> _Work task_
Each of the entries should be output exactly, with nothing left out.

> _Exercise material_
◇ ◇ ◇

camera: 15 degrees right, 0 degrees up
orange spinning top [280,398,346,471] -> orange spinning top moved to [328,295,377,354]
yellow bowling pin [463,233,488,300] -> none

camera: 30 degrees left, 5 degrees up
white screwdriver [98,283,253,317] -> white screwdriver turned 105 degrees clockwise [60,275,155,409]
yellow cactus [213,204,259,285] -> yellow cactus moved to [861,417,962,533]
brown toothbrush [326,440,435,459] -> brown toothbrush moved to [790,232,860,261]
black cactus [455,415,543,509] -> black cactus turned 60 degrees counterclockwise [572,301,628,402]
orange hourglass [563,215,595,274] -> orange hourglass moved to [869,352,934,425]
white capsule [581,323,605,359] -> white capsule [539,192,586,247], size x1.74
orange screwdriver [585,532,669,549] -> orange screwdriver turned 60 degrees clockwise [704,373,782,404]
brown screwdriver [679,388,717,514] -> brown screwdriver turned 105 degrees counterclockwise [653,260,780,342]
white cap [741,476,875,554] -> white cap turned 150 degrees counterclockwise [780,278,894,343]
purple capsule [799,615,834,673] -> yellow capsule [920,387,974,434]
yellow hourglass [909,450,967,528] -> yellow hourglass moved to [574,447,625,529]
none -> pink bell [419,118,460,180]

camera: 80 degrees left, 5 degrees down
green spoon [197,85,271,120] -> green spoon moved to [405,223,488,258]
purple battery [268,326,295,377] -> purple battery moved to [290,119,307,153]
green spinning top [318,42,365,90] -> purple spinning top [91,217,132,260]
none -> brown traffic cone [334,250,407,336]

◇ ◇ ◇

> _Written answer_
camera: 15 degrees right, 0 degrees up
orange spinning top [280,398,346,471] -> orange spinning top moved to [328,295,377,354]
yellow bowling pin [463,233,488,300] -> none

camera: 30 degrees left, 5 degrees up
white screwdriver [98,283,253,317] -> white screwdriver turned 105 degrees clockwise [60,275,155,409]
yellow cactus [213,204,259,285] -> yellow cactus moved to [861,417,962,533]
brown toothbrush [326,440,435,459] -> brown toothbrush moved to [790,232,860,261]
black cactus [455,415,543,509] -> black cactus turned 60 degrees counterclockwise [572,301,628,402]
orange hourglass [563,215,595,274] -> orange hourglass moved to [869,352,934,425]
white capsule [581,323,605,359] -> white capsule [539,192,586,247], size x1.74
orange screwdriver [585,532,669,549] -> orange screwdriver turned 60 degrees clockwise [704,373,782,404]
brown screwdriver [679,388,717,514] -> brown screwdriver turned 105 degrees counterclockwise [653,260,780,342]
white cap [741,476,875,554] -> white cap turned 150 degrees counterclockwise [780,278,894,343]
purple capsule [799,615,834,673] -> yellow capsule [920,387,974,434]
yellow hourglass [909,450,967,528] -> yellow hourglass moved to [574,447,625,529]
none -> pink bell [419,118,460,180]

camera: 80 degrees left, 5 degrees down
green spoon [197,85,271,120] -> green spoon moved to [405,223,488,258]
purple battery [268,326,295,377] -> purple battery moved to [290,119,307,153]
green spinning top [318,42,365,90] -> purple spinning top [91,217,132,260]
none -> brown traffic cone [334,250,407,336]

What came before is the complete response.